** WORK INSTRUCTION **
Look through the listing below and write out exactly the lines from the line with "removed | pink" to the line with "black flower pot", both included, and no others.

** DATA IN THIS EXERCISE **
=== Section Start ===

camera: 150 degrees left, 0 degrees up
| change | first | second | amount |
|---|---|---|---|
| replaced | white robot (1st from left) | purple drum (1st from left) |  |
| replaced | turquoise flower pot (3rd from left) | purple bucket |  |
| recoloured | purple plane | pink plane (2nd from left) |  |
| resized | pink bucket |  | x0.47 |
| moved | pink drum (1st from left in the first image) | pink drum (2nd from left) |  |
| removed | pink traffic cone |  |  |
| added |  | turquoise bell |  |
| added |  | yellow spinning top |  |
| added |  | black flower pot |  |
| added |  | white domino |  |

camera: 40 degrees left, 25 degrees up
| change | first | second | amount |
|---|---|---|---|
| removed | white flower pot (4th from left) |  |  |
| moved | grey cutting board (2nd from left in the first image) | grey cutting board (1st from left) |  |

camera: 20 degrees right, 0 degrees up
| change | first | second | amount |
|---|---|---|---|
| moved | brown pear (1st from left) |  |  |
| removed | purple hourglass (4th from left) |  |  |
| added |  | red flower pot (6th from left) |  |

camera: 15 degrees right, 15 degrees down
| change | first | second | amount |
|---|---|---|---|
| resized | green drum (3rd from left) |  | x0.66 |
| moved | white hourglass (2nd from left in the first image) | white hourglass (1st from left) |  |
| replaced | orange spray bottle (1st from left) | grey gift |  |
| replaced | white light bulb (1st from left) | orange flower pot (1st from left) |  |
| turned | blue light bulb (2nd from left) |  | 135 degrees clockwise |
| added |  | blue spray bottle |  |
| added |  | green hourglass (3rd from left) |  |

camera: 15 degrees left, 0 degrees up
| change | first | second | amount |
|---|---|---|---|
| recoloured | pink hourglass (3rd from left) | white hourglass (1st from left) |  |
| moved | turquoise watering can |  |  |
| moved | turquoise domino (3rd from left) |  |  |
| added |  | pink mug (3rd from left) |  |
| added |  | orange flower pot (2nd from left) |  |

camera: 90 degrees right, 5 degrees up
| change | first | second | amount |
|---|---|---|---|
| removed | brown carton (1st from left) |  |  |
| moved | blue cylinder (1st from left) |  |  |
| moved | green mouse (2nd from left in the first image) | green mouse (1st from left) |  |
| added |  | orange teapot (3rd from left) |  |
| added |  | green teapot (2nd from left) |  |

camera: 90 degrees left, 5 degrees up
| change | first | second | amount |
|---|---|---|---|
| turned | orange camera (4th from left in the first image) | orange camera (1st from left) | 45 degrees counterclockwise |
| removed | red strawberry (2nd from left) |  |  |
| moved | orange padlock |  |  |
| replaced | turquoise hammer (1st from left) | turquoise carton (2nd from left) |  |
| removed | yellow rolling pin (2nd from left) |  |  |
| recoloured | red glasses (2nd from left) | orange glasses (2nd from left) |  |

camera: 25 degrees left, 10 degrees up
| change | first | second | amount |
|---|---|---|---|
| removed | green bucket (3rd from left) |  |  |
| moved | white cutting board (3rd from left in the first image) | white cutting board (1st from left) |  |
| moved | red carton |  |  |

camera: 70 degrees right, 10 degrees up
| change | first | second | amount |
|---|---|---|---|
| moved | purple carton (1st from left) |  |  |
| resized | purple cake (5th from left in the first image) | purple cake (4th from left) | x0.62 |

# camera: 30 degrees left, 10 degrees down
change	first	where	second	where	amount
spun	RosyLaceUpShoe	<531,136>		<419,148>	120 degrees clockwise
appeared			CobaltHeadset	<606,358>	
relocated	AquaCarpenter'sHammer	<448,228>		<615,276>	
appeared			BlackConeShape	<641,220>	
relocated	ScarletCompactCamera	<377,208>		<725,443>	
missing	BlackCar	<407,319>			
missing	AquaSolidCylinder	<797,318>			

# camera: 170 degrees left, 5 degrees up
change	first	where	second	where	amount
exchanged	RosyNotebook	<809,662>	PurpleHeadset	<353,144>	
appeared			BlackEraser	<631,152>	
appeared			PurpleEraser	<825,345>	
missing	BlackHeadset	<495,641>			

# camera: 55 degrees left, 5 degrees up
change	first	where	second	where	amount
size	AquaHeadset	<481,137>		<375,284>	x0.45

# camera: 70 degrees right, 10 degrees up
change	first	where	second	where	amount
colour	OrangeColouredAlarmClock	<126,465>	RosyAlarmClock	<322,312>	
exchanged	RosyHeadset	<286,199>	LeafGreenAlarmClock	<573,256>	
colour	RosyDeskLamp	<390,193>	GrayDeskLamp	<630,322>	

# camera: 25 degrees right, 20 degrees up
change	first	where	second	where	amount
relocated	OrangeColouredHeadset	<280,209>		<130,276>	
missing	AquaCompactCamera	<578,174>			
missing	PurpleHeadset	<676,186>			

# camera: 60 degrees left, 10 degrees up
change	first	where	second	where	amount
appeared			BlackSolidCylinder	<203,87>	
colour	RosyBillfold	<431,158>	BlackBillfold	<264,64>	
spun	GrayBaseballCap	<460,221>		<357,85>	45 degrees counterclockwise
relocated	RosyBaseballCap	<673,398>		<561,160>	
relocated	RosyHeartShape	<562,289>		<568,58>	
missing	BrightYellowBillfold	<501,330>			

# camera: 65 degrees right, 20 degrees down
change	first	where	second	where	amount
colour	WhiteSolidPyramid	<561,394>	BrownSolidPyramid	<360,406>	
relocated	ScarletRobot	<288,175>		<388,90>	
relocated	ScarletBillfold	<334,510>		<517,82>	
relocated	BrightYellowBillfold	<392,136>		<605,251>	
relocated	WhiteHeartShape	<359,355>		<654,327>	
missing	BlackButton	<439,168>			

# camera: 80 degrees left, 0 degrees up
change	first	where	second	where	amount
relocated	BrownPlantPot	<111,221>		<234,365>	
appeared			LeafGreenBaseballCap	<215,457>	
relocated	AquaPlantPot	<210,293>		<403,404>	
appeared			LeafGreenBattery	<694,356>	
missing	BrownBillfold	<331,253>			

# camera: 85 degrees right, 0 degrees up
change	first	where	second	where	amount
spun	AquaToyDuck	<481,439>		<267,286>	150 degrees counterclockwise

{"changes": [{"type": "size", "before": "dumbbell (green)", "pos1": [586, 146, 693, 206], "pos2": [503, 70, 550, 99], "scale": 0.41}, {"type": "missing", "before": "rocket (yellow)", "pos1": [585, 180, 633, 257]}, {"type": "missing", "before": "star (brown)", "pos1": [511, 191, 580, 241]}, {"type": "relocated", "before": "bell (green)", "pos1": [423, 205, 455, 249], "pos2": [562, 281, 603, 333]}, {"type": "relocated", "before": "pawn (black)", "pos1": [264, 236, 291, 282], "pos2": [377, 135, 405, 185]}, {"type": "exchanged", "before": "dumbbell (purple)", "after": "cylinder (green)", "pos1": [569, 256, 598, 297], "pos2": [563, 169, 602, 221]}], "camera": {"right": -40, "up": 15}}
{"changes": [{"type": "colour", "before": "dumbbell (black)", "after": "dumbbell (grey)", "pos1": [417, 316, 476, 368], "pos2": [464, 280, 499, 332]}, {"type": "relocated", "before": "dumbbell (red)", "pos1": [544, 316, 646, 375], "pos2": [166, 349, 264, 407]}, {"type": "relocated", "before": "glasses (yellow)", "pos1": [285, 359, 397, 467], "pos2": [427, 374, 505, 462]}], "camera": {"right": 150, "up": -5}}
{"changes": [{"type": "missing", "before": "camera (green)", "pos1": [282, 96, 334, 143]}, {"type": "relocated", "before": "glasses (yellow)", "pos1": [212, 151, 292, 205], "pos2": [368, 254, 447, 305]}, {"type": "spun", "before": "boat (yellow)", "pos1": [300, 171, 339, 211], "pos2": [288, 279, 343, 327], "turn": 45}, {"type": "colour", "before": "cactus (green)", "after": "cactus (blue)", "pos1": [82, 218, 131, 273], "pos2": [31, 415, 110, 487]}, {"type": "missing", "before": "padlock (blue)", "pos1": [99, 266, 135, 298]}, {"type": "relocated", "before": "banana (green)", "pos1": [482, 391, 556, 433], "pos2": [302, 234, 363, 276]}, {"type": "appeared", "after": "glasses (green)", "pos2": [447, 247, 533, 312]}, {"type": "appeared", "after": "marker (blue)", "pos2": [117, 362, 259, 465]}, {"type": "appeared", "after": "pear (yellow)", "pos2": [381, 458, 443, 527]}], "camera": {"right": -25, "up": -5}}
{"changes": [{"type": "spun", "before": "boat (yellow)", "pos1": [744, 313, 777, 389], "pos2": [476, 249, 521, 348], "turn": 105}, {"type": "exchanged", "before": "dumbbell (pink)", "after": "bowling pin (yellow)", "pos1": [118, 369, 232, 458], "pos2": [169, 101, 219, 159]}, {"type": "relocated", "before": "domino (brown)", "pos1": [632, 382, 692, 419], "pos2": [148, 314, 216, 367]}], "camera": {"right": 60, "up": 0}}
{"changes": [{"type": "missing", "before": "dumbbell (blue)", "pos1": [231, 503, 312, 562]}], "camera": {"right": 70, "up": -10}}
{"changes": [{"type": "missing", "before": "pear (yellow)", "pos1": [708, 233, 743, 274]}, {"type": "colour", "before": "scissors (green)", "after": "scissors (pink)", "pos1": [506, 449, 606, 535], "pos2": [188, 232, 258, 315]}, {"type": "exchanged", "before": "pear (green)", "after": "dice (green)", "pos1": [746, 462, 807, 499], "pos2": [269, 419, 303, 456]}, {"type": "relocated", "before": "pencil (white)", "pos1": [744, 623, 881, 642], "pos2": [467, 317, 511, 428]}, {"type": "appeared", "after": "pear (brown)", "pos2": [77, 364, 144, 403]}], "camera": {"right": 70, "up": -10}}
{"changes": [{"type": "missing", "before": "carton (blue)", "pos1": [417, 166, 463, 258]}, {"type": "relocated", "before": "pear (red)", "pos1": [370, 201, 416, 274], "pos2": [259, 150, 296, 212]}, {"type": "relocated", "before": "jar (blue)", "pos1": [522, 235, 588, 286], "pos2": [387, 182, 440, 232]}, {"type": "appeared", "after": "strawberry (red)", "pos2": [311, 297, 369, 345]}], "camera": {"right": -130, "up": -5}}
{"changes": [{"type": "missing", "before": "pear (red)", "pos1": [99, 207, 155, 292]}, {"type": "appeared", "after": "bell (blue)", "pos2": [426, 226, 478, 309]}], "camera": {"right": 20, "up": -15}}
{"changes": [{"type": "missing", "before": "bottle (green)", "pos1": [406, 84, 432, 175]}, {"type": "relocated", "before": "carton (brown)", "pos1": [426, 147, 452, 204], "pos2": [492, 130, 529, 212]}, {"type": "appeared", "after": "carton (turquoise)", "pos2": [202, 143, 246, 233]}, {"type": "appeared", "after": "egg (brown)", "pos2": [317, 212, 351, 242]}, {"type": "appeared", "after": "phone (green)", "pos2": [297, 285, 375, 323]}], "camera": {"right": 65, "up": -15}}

=== Section End ===

** REPLY TO THE TASK **
| removed | pink traffic cone |  |  |
| added |  | turquoise bell |  |
| added |  | yellow spinning top |  |
| added |  | black flower pot |  |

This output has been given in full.